Begin

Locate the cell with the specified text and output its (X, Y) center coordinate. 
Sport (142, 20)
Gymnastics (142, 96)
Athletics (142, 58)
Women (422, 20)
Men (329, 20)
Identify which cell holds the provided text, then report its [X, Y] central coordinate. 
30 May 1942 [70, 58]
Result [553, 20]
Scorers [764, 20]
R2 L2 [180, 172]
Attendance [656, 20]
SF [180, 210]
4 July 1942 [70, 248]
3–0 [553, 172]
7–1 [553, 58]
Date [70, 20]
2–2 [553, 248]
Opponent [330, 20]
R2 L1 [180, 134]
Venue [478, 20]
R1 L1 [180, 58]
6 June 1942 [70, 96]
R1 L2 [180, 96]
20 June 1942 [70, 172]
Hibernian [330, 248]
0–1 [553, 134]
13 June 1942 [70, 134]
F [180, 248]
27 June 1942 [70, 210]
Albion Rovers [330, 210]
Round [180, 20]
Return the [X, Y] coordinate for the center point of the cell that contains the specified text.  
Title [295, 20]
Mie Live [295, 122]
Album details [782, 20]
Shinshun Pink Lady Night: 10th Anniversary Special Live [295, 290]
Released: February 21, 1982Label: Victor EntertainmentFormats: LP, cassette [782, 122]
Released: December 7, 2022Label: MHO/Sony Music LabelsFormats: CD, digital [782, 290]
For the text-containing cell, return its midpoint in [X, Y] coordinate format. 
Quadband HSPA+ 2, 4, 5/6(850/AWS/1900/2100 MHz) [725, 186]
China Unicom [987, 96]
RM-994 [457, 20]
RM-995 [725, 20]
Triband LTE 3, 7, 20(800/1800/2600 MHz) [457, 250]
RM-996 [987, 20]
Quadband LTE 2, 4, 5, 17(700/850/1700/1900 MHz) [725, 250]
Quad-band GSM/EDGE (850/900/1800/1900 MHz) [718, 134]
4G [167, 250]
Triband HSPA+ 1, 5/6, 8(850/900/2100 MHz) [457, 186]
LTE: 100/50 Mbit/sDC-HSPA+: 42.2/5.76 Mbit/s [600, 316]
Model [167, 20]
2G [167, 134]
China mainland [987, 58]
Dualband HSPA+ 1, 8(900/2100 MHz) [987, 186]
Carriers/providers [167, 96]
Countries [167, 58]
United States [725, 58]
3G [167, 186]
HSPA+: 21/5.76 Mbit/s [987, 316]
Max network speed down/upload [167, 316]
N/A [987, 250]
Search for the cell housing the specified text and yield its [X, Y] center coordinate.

End

Rewrite all of the material above with every instance of "coordinate" changed to "position", leaving everything else unchanged.

Locate the cell with the specified text and output its (X, Y) center position. 
Sport (142, 20)
Gymnastics (142, 96)
Athletics (142, 58)
Women (422, 20)
Men (329, 20)
Identify which cell holds the provided text, then report its [X, Y] central position. 
30 May 1942 [70, 58]
Result [553, 20]
Scorers [764, 20]
R2 L2 [180, 172]
Attendance [656, 20]
SF [180, 210]
4 July 1942 [70, 248]
3–0 [553, 172]
7–1 [553, 58]
Date [70, 20]
2–2 [553, 248]
Opponent [330, 20]
R2 L1 [180, 134]
Venue [478, 20]
R1 L1 [180, 58]
6 June 1942 [70, 96]
R1 L2 [180, 96]
20 June 1942 [70, 172]
Hibernian [330, 248]
0–1 [553, 134]
13 June 1942 [70, 134]
F [180, 248]
27 June 1942 [70, 210]
Albion Rovers [330, 210]
Round [180, 20]
Return the [X, Y] position for the center point of the cell that contains the specified text.  
Title [295, 20]
Mie Live [295, 122]
Album details [782, 20]
Shinshun Pink Lady Night: 10th Anniversary Special Live [295, 290]
Released: February 21, 1982Label: Victor EntertainmentFormats: LP, cassette [782, 122]
Released: December 7, 2022Label: MHO/Sony Music LabelsFormats: CD, digital [782, 290]
For the text-containing cell, return its midpoint in [X, Y] position format. 
Quadband HSPA+ 2, 4, 5/6(850/AWS/1900/2100 MHz) [725, 186]
China Unicom [987, 96]
RM-994 [457, 20]
RM-995 [725, 20]
Triband LTE 3, 7, 20(800/1800/2600 MHz) [457, 250]
RM-996 [987, 20]
Quadband LTE 2, 4, 5, 17(700/850/1700/1900 MHz) [725, 250]
Quad-band GSM/EDGE (850/900/1800/1900 MHz) [718, 134]
4G [167, 250]
Triband HSPA+ 1, 5/6, 8(850/900/2100 MHz) [457, 186]
LTE: 100/50 Mbit/sDC-HSPA+: 42.2/5.76 Mbit/s [600, 316]
Model [167, 20]
2G [167, 134]
China mainland [987, 58]
Dualband HSPA+ 1, 8(900/2100 MHz) [987, 186]
Carriers/providers [167, 96]
Countries [167, 58]
United States [725, 58]
3G [167, 186]
HSPA+: 21/5.76 Mbit/s [987, 316]
Max network speed down/upload [167, 316]
N/A [987, 250]
Search for the cell housing the specified text and yield its [X, Y] center position.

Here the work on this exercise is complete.